Edit tracking data
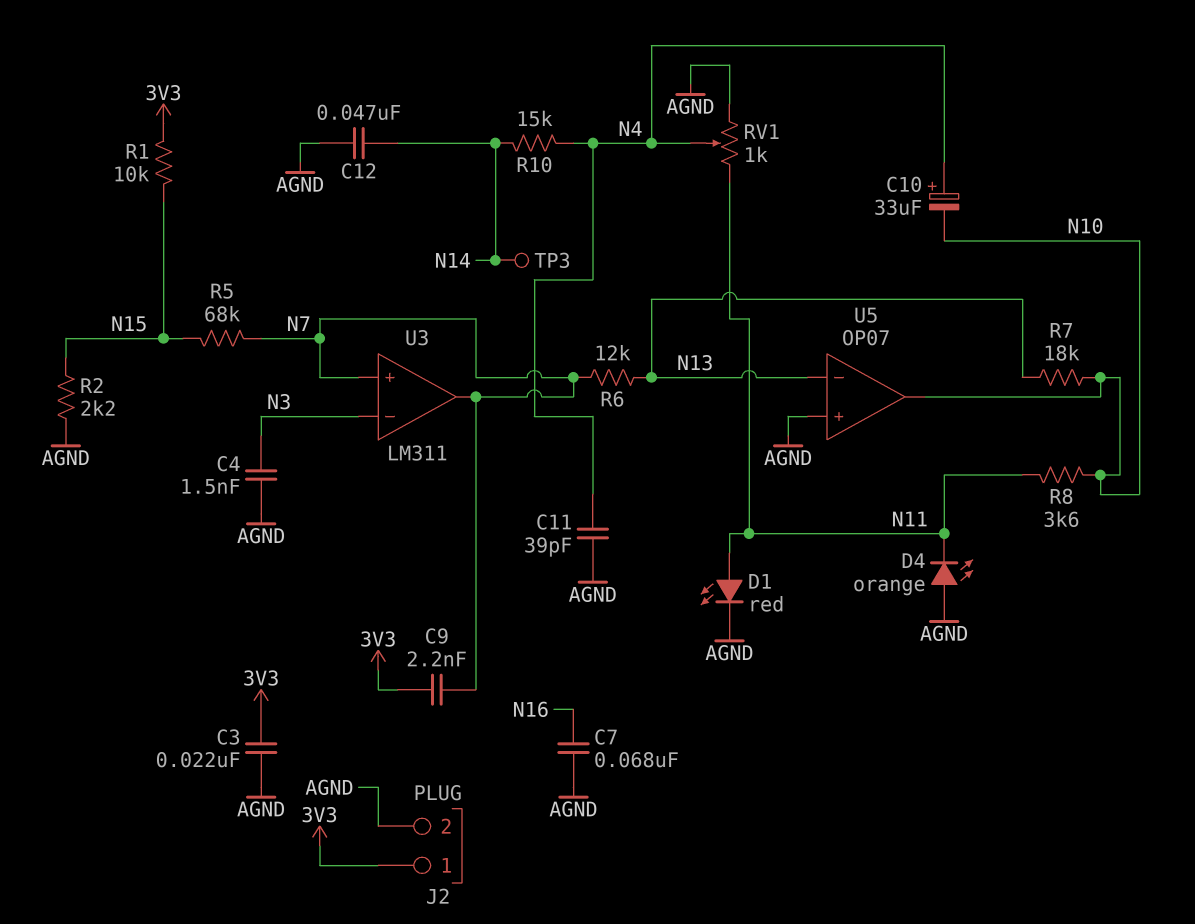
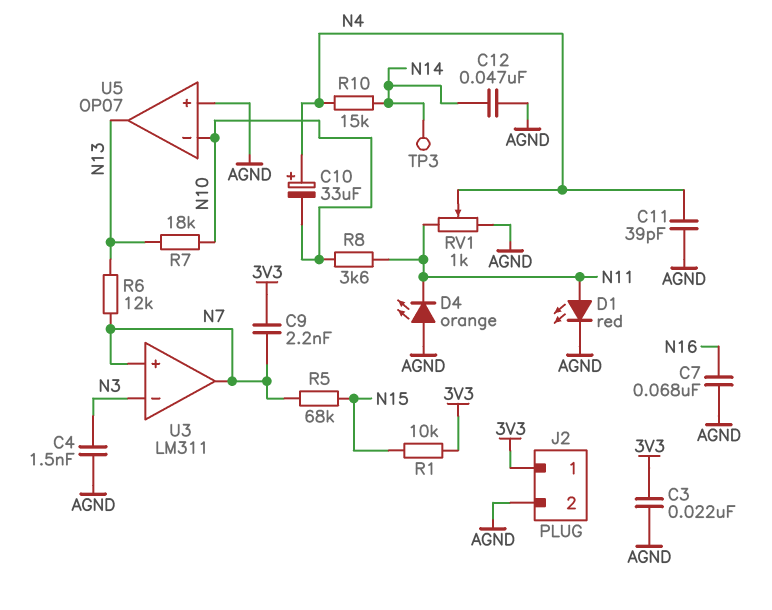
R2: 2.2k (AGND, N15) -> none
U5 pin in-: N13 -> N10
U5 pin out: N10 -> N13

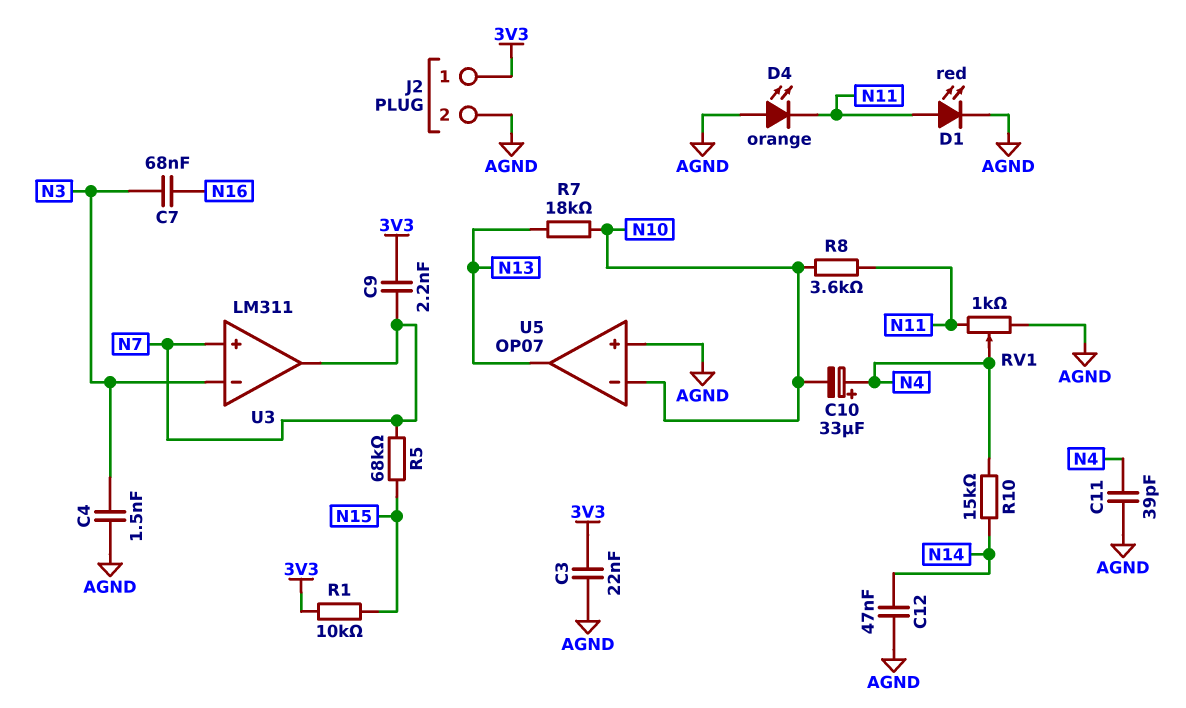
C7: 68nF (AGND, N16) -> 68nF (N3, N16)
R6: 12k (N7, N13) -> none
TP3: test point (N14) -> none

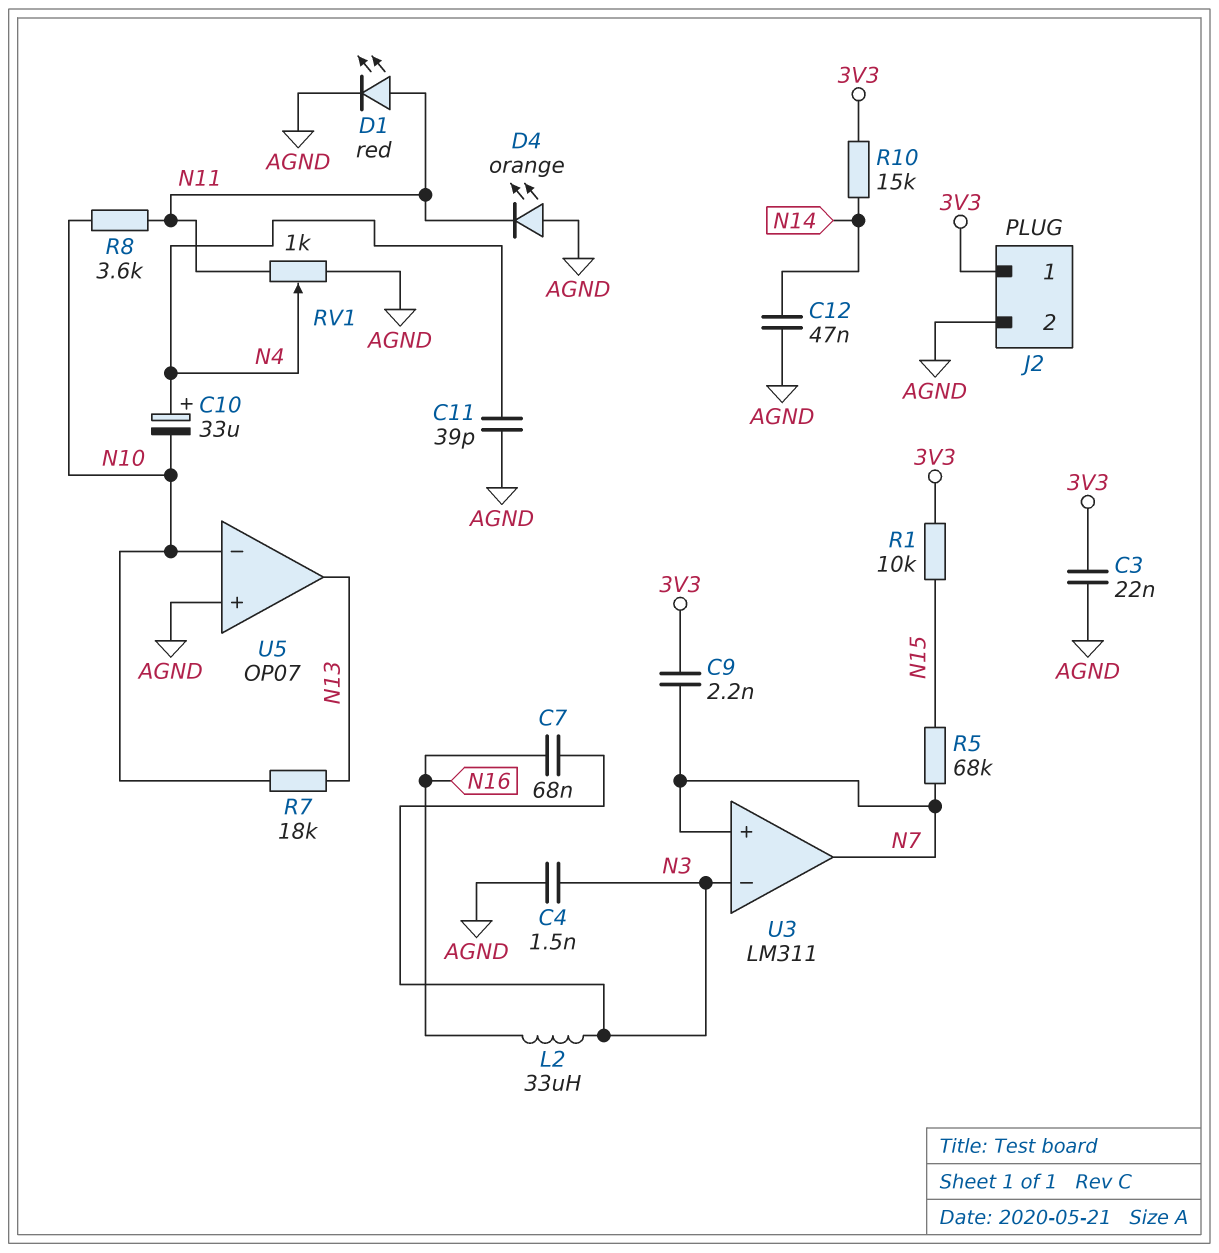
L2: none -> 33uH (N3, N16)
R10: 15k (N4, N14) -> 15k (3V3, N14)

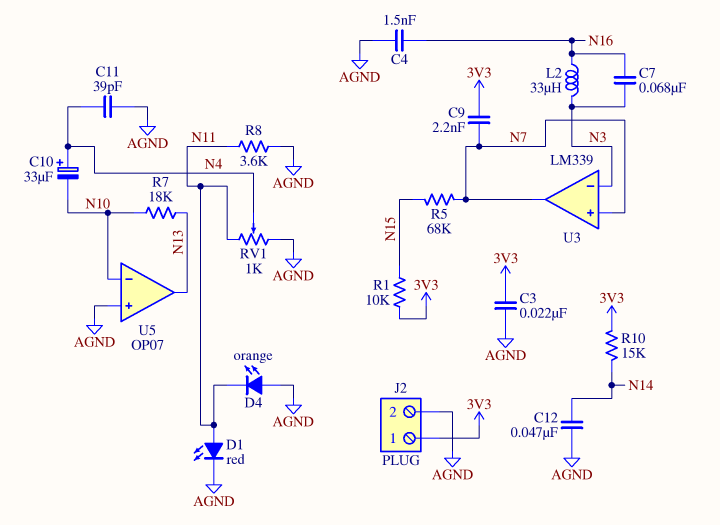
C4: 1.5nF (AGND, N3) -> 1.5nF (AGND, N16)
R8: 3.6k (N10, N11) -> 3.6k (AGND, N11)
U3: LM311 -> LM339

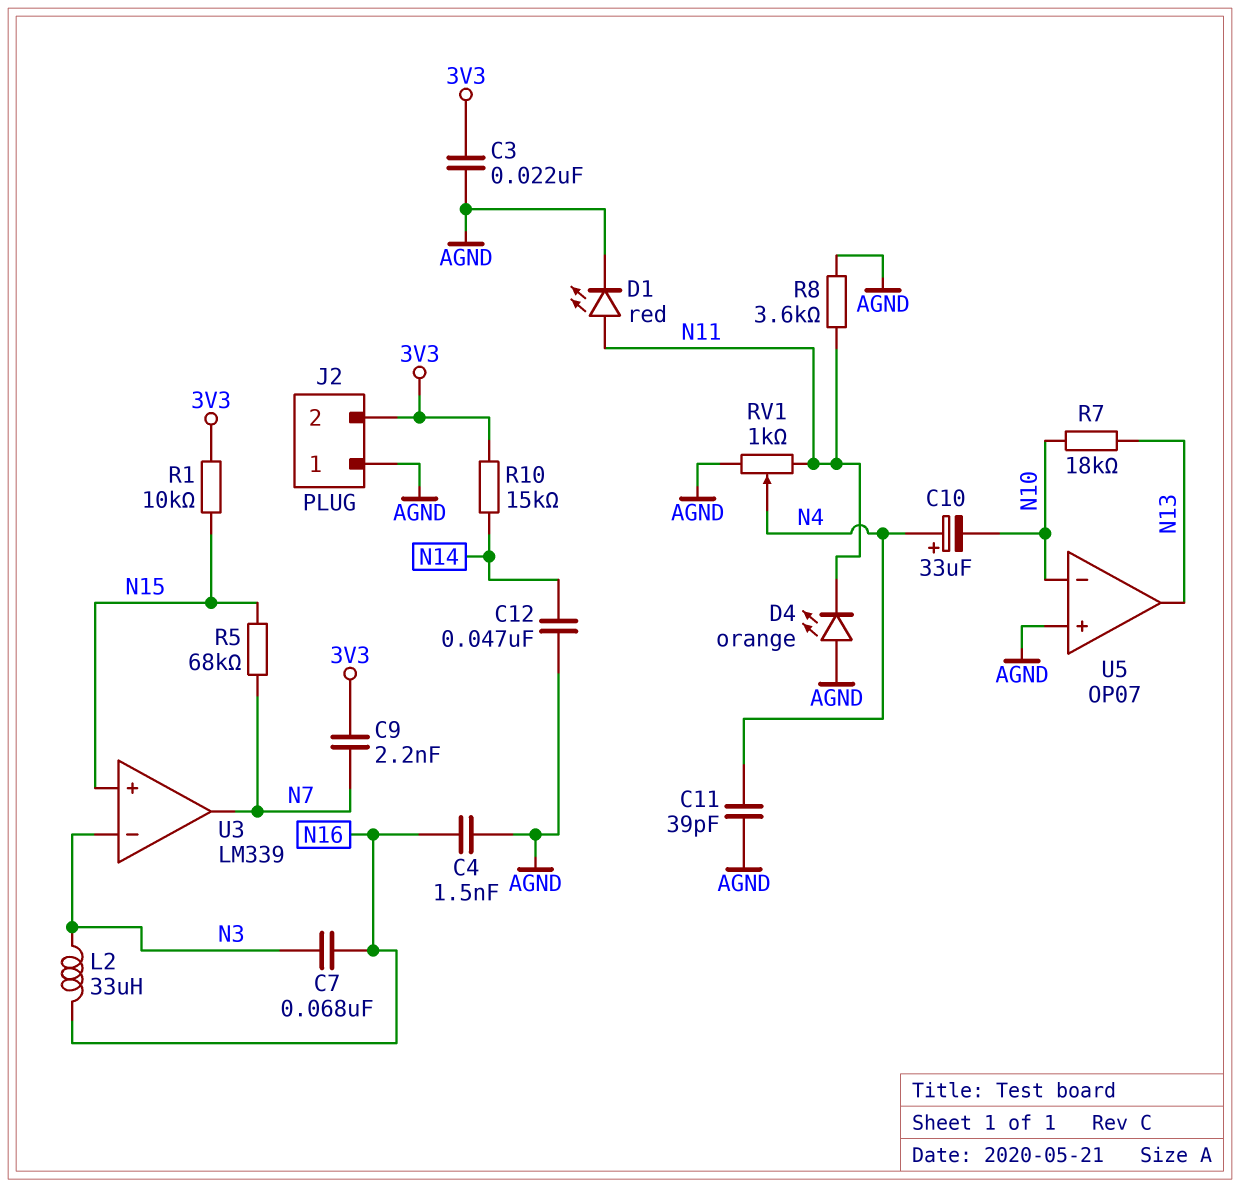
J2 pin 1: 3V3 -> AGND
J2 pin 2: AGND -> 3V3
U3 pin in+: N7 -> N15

▶ TASK DIRECTIONS: Could you retype every record above exactly, leaving the pictures out?

▶ ANSWER BOX:
R2: 2.2k (AGND, N15) -> none
U5 pin in-: N13 -> N10
U5 pin out: N10 -> N13

C7: 68nF (AGND, N16) -> 68nF (N3, N16)
R6: 12k (N7, N13) -> none
TP3: test point (N14) -> none

L2: none -> 33uH (N3, N16)
R10: 15k (N4, N14) -> 15k (3V3, N14)

C4: 1.5nF (AGND, N3) -> 1.5nF (AGND, N16)
R8: 3.6k (N10, N11) -> 3.6k (AGND, N11)
U3: LM311 -> LM339

J2 pin 1: 3V3 -> AGND
J2 pin 2: AGND -> 3V3
U3 pin in+: N7 -> N15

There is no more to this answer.